Supplied information Start Marker

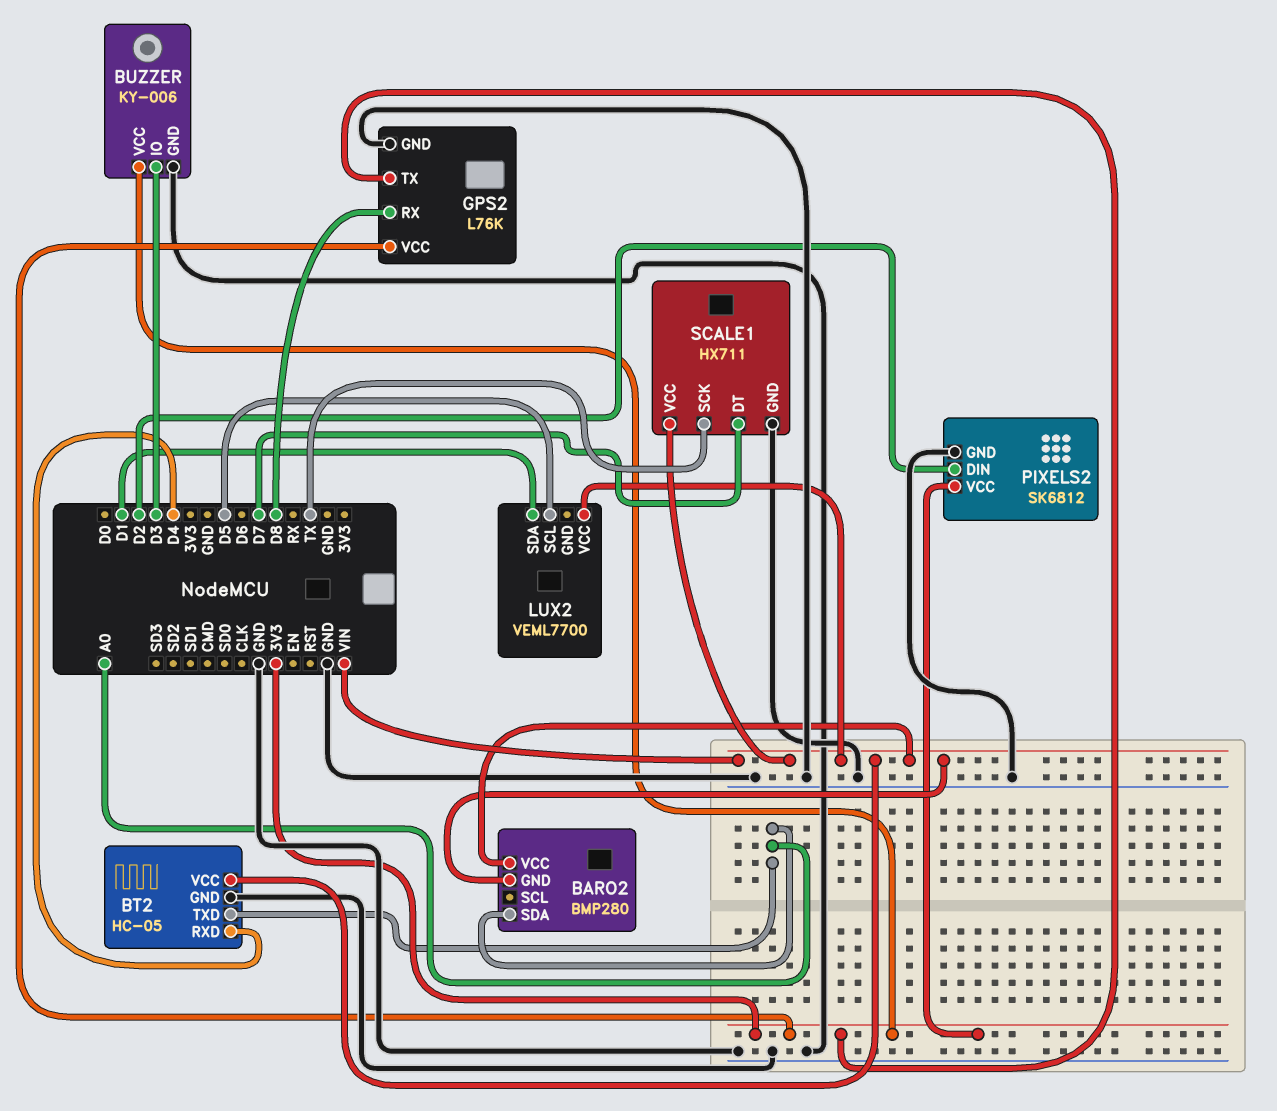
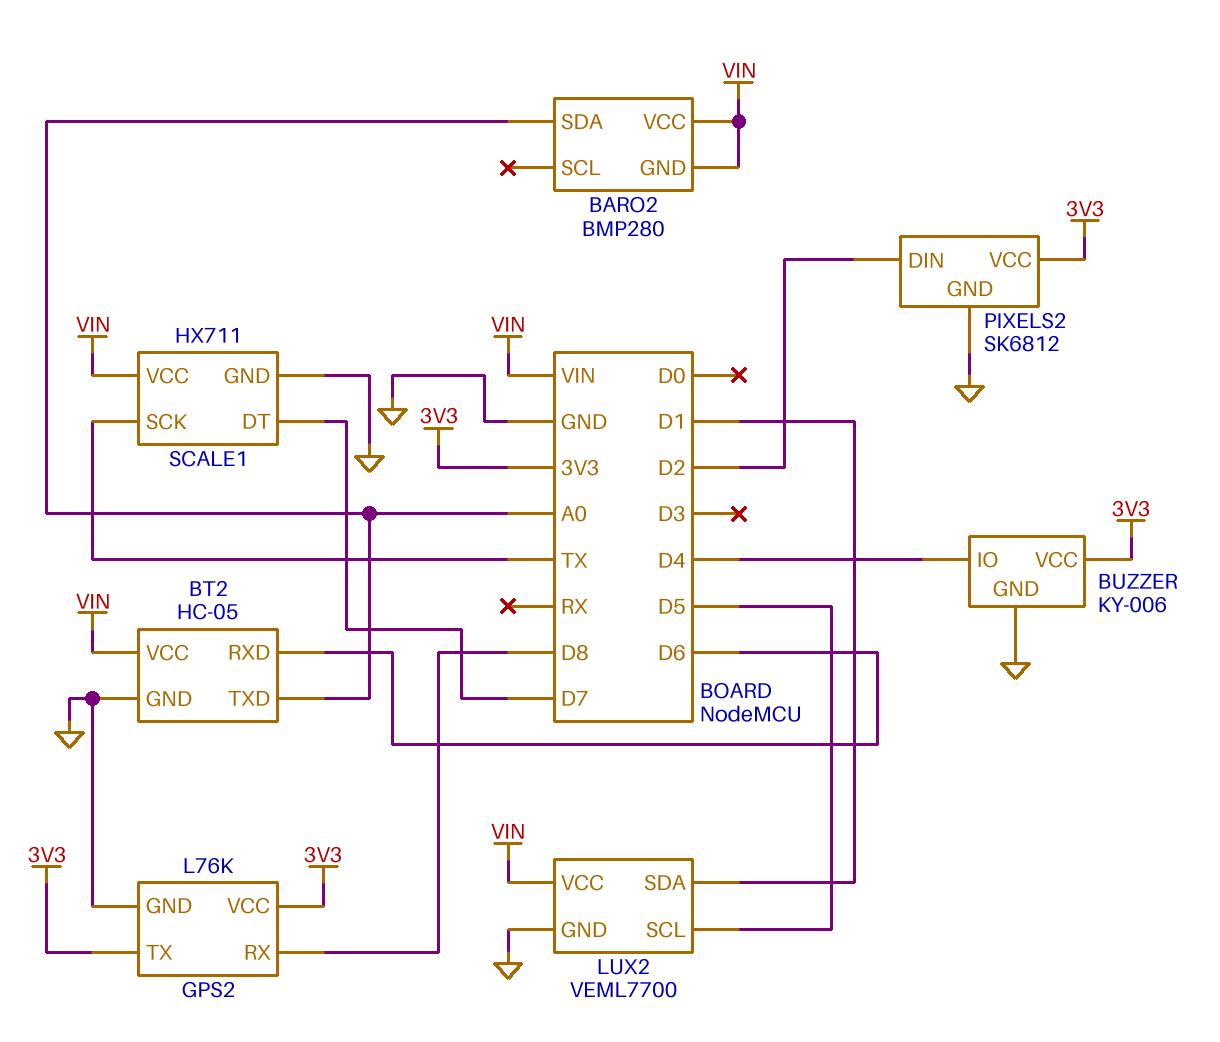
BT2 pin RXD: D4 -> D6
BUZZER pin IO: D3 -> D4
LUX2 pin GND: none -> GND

Supplied information End Marker
Supplied information Start Marker

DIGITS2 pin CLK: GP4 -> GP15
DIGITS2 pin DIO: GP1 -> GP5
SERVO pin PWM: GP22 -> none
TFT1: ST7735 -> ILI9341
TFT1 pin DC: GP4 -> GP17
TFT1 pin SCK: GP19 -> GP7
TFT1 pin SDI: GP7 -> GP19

Supplied information End Marker

Output exactly the lines of the material above from the one containing "DIGITS2 pin DIO: GP1 -> GP5" up to and including the one containing "TFT1 pin SDI: GP7 -> GP19".

DIGITS2 pin DIO: GP1 -> GP5
SERVO pin PWM: GP22 -> none
TFT1: ST7735 -> ILI9341
TFT1 pin DC: GP4 -> GP17
TFT1 pin SCK: GP19 -> GP7
TFT1 pin SDI: GP7 -> GP19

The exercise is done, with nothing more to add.